▶ _Exercise_: The entries below are to be restated exactly, and their images are to be omitted.

[Coordinate-based object records]
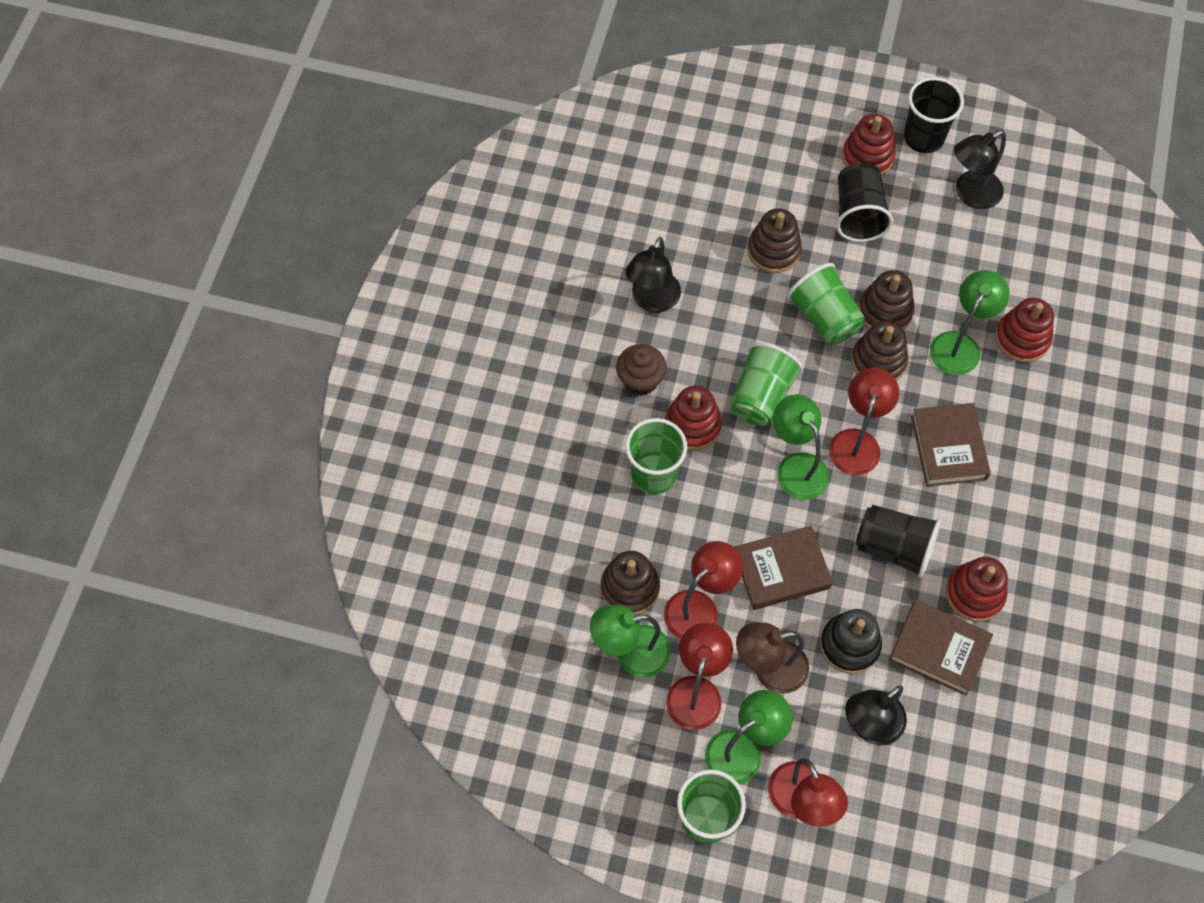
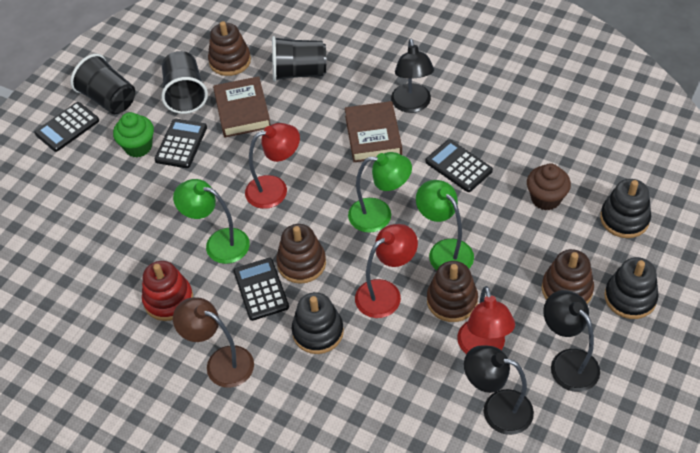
black calculator: 0 -> 4
black stacking toy: 1 -> 3
brown book: 3 -> 2
green cup: 4 -> 0
green cupcake: 0 -> 1
green lamp: 4 -> 3
red lamp: 4 -> 3
red stacking toy: 4 -> 1

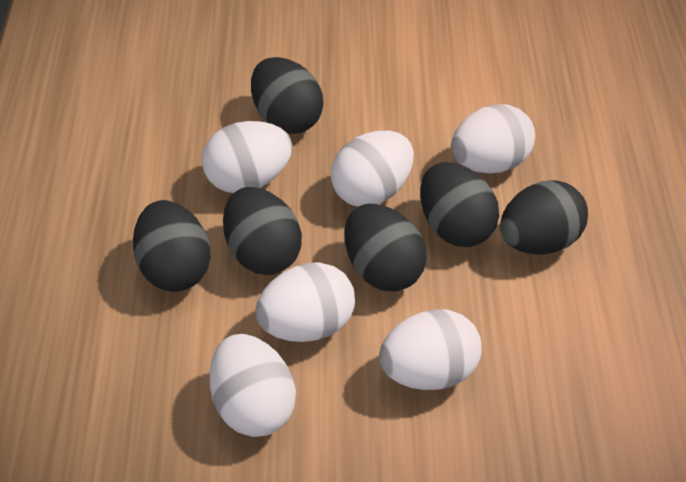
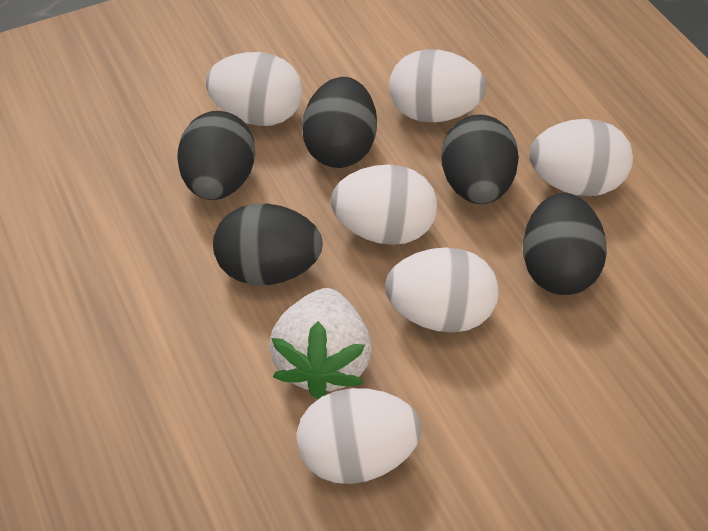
black egg: 6 -> 5
white strawberry: 0 -> 1

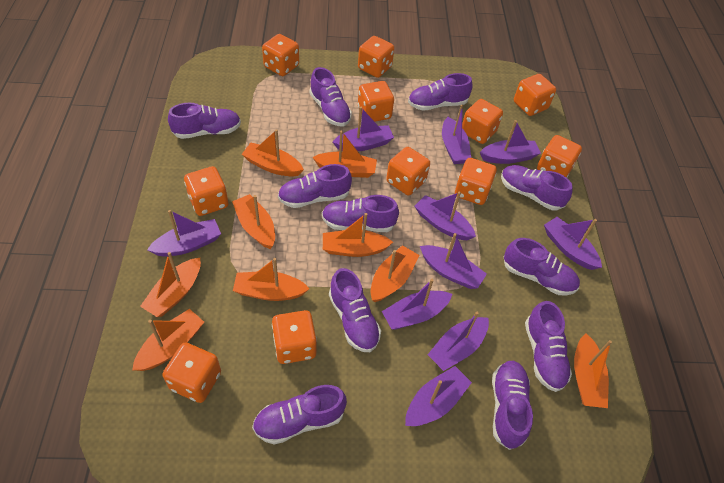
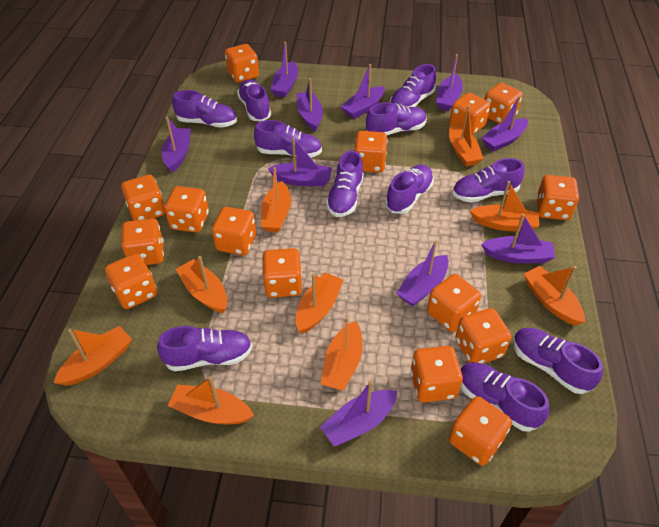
orange dice: 11 -> 15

▶ _Expected output_:
black calculator: 0 -> 4
black stacking toy: 1 -> 3
brown book: 3 -> 2
green cup: 4 -> 0
green cupcake: 0 -> 1
green lamp: 4 -> 3
red lamp: 4 -> 3
red stacking toy: 4 -> 1

black egg: 6 -> 5
white strawberry: 0 -> 1

orange dice: 11 -> 15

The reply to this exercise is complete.